+++ DATA FOR ANALYSIS +++
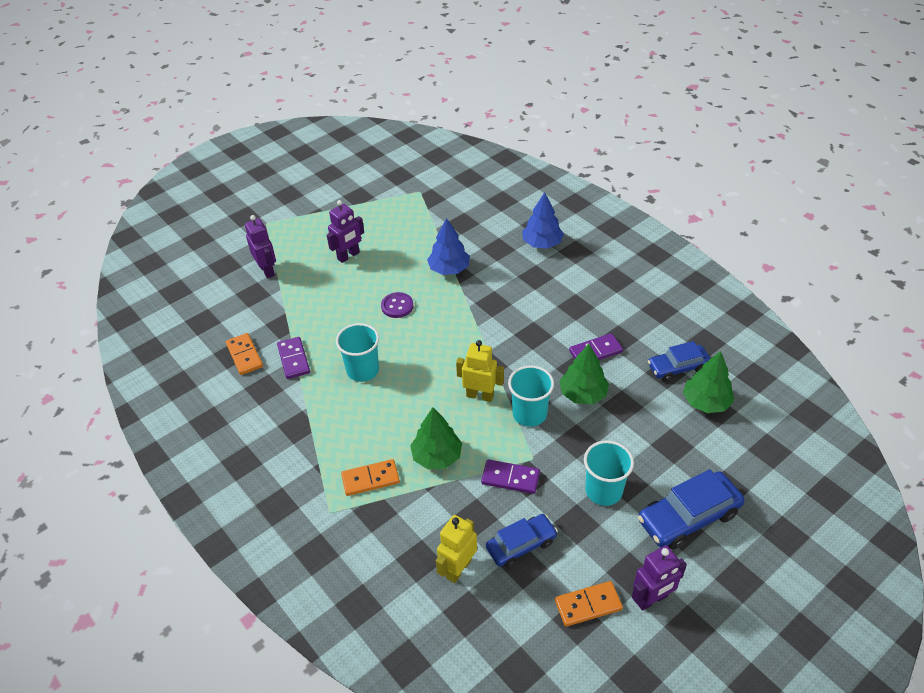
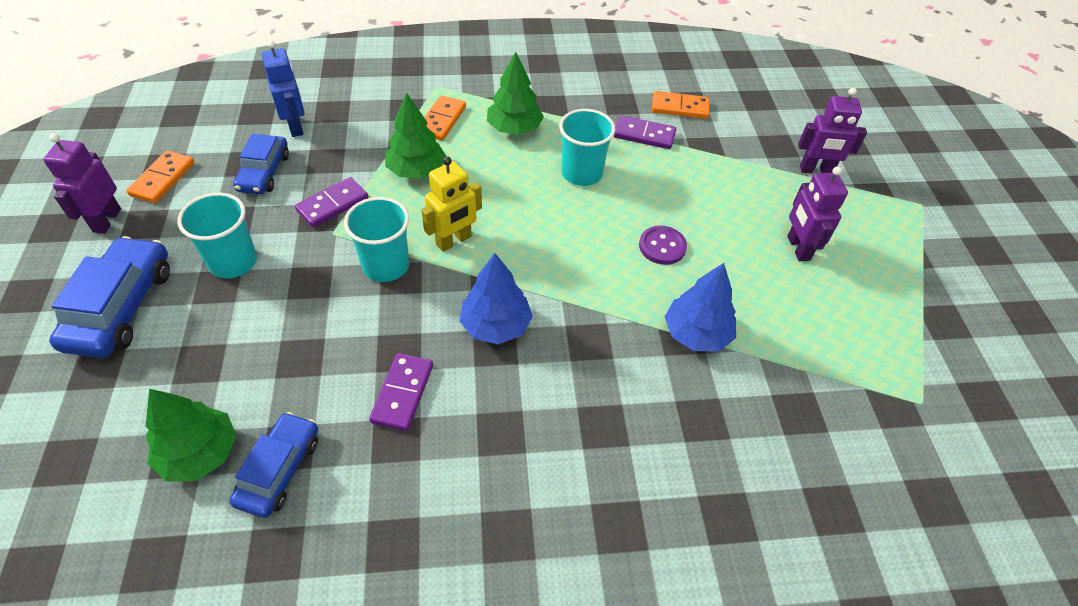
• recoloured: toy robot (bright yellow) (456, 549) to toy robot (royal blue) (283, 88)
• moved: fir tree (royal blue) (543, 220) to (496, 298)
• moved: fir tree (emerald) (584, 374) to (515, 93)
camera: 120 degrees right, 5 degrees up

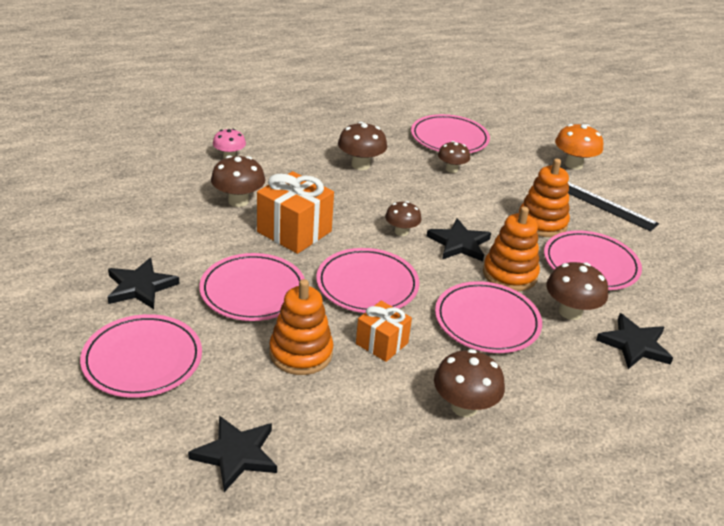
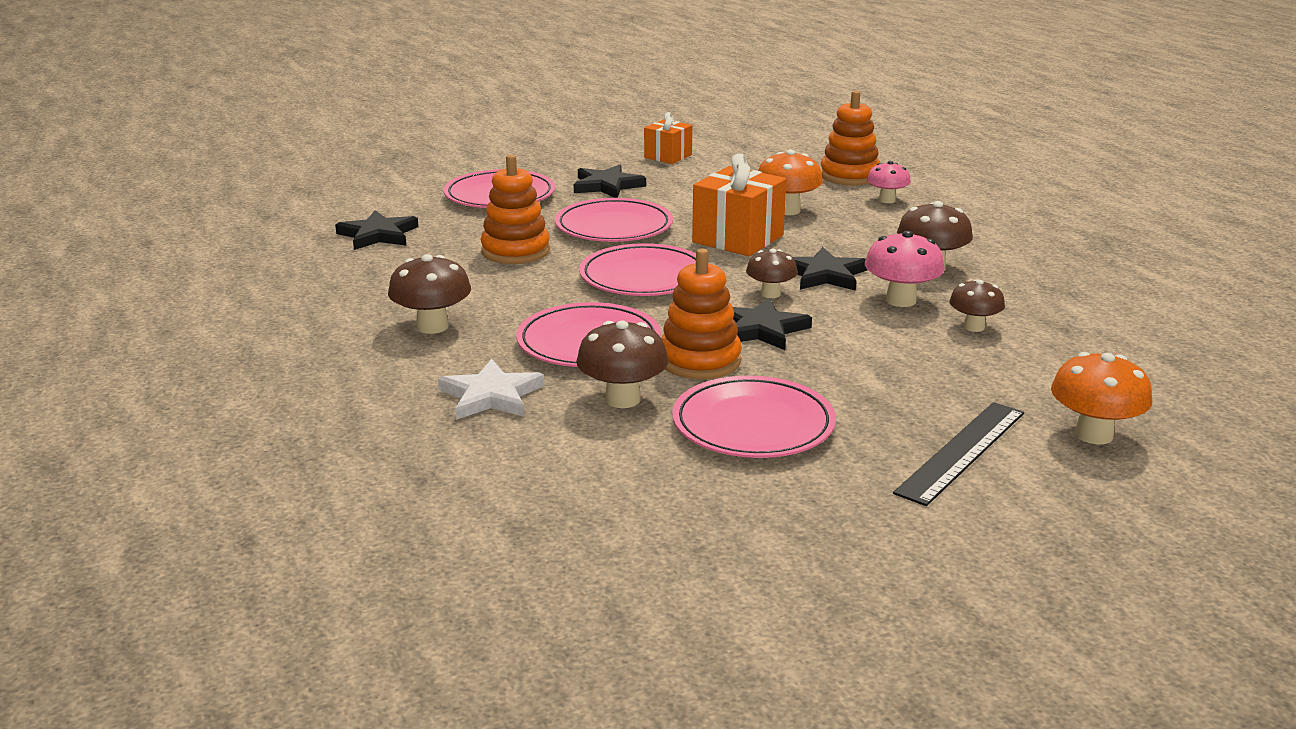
• recoloured: toadstool (dark brown) (238, 181) to toadstool (orange) (790, 182)
• moved: wrapped gift (orange) (384, 331) to (668, 138)
• removed: dinner plate (rosy) (450, 133)
• moved: ring stacker (orange) (544, 197) to (850, 138)
• moved: five-pointed star (jet-black) (634, 341) to (830, 269)
• added: five-pointed star (pure white) (491, 389)
• added: toadstool (rosy) (905, 269)
camera: 90 degrees right, 10 degrees down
+++
Word for word, give again the lines from the first entry to the line with "to (850, 138)", inclusive. Exclude the pictures.

- **ANSWER BOX**:
• recoloured: toy robot (bright yellow) (456, 549) to toy robot (royal blue) (283, 88)
• moved: fir tree (royal blue) (543, 220) to (496, 298)
• moved: fir tree (emerald) (584, 374) to (515, 93)
camera: 120 degrees right, 5 degrees up

• recoloured: toadstool (dark brown) (238, 181) to toadstool (orange) (790, 182)
• moved: wrapped gift (orange) (384, 331) to (668, 138)
• removed: dinner plate (rosy) (450, 133)
• moved: ring stacker (orange) (544, 197) to (850, 138)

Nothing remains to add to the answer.